Extract all lines that hold "none" from the records below.
Segment Open
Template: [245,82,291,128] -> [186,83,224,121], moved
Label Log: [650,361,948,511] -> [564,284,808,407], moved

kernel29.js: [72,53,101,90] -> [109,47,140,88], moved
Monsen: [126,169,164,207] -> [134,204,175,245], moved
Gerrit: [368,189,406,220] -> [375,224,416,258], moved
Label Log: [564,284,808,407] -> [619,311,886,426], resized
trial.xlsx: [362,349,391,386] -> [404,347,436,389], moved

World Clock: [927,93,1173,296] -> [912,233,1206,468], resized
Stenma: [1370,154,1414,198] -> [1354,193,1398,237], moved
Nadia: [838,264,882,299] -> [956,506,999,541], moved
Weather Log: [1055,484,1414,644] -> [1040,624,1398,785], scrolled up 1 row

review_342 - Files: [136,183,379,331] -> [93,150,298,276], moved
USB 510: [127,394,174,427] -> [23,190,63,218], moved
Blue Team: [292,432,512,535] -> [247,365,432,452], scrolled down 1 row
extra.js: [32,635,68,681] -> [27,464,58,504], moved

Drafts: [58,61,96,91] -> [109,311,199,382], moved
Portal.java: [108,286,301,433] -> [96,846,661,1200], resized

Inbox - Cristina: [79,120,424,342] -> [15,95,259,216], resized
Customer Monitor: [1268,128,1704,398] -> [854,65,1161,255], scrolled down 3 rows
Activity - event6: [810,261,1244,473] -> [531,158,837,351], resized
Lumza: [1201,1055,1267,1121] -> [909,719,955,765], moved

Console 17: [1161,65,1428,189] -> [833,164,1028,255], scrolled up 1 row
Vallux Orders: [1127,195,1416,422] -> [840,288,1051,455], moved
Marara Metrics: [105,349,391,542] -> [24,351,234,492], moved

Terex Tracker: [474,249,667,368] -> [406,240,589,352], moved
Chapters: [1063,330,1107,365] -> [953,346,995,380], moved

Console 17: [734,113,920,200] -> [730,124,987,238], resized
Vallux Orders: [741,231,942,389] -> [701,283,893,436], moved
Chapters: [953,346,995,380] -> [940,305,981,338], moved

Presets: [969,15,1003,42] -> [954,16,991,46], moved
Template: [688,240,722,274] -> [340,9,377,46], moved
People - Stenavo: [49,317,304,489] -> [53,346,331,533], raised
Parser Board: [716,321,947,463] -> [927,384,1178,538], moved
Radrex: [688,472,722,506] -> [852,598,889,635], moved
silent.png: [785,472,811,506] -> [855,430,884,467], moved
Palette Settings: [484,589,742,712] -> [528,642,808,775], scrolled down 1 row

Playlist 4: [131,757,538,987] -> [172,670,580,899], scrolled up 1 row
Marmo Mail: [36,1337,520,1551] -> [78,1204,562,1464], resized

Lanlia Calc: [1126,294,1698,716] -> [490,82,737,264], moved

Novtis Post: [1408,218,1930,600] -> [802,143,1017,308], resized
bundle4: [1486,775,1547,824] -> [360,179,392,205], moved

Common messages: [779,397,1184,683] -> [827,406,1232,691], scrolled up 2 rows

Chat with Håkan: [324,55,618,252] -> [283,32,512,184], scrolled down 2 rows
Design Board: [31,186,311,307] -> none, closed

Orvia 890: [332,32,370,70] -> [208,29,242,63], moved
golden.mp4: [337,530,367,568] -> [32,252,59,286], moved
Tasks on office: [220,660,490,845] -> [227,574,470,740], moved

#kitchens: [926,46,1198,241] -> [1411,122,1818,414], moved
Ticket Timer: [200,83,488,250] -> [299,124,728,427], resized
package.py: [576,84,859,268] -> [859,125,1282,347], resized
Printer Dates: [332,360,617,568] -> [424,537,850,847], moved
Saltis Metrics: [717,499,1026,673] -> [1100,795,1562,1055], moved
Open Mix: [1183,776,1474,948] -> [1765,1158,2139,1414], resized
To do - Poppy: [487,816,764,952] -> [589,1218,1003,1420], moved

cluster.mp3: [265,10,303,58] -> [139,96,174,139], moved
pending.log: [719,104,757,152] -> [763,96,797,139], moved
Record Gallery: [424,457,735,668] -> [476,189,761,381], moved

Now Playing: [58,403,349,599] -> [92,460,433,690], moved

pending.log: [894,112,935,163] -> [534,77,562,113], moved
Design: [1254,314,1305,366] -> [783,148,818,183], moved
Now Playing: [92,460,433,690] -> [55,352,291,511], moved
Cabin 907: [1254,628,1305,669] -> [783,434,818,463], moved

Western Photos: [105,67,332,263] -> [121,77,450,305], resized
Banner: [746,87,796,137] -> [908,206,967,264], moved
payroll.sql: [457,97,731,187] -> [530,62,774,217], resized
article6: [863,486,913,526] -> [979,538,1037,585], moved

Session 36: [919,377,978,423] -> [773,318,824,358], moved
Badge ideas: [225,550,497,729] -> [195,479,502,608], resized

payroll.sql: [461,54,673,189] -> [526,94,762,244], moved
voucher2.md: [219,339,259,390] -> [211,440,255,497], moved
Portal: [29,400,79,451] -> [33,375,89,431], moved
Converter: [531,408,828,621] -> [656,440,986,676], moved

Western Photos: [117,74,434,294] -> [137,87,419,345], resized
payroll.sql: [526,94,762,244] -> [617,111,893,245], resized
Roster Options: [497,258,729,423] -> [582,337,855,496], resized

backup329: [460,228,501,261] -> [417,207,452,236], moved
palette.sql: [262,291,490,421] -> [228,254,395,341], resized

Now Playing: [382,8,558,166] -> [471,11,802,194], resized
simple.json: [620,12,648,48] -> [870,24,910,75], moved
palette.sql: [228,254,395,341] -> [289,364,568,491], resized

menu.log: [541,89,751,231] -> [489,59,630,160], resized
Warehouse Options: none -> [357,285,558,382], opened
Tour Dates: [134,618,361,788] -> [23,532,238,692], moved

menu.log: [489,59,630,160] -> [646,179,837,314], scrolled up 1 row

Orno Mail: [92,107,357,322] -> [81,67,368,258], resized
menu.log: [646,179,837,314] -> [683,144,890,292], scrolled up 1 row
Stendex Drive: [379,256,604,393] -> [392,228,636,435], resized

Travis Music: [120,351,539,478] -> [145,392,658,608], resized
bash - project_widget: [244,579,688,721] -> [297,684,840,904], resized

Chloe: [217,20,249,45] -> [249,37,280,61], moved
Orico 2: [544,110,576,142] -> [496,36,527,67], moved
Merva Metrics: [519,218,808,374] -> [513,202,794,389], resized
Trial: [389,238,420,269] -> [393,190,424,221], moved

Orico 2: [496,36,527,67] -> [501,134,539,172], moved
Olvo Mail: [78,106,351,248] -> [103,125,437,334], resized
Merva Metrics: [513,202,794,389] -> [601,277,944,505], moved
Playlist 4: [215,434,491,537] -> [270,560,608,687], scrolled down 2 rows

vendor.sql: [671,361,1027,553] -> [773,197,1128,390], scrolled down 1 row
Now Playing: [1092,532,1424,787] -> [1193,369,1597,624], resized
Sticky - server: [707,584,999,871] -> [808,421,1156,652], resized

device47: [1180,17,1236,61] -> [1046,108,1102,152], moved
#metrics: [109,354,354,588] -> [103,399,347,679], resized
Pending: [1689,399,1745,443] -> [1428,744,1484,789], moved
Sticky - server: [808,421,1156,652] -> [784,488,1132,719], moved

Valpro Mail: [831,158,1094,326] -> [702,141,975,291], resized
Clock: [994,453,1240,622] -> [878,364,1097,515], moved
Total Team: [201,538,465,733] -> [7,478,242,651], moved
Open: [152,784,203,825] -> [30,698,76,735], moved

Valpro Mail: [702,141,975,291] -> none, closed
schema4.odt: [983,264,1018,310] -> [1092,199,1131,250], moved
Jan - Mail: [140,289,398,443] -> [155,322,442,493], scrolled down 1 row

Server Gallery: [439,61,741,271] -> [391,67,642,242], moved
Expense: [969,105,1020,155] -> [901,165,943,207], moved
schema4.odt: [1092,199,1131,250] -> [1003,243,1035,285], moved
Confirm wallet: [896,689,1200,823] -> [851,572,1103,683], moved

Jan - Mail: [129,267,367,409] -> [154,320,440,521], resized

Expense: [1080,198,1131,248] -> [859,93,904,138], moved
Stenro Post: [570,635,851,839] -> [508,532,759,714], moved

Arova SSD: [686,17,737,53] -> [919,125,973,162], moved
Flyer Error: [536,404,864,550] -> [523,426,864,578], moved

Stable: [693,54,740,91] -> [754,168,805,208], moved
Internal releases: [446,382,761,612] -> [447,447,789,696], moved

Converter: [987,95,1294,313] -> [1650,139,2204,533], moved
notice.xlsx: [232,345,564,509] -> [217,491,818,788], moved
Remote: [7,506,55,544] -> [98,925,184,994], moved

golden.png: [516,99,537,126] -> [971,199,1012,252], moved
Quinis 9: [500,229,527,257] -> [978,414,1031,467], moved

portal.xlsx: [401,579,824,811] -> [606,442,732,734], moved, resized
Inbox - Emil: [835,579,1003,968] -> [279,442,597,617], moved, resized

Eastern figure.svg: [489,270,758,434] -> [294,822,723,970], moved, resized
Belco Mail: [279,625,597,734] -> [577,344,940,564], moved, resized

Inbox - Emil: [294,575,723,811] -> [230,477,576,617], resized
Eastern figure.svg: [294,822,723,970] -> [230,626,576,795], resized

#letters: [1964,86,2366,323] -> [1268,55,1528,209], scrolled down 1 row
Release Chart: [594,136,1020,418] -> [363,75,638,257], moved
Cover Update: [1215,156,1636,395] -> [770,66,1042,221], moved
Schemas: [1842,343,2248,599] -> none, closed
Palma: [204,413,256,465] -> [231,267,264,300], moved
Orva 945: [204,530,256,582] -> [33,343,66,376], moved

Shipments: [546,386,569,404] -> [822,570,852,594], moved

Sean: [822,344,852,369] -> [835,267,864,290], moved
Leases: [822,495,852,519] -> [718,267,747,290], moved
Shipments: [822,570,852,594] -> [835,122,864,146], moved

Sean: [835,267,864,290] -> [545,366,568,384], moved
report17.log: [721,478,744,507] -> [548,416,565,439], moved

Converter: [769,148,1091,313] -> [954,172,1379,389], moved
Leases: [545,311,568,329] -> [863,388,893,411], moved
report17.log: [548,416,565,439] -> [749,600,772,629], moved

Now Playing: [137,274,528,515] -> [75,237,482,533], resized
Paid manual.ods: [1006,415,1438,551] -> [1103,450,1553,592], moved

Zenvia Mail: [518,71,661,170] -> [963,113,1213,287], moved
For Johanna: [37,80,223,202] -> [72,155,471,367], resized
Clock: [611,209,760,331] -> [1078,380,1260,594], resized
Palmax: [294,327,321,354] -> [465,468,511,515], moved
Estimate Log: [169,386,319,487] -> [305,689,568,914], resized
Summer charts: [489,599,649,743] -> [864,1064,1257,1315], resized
Segment Closed
* Exercise result *
Design Board: [31,186,311,307] -> none, closed
Warehouse Options: none -> [357,285,558,382], opened
Valpro Mail: [702,141,975,291] -> none, closed
Schemas: [1842,343,2248,599] -> none, closed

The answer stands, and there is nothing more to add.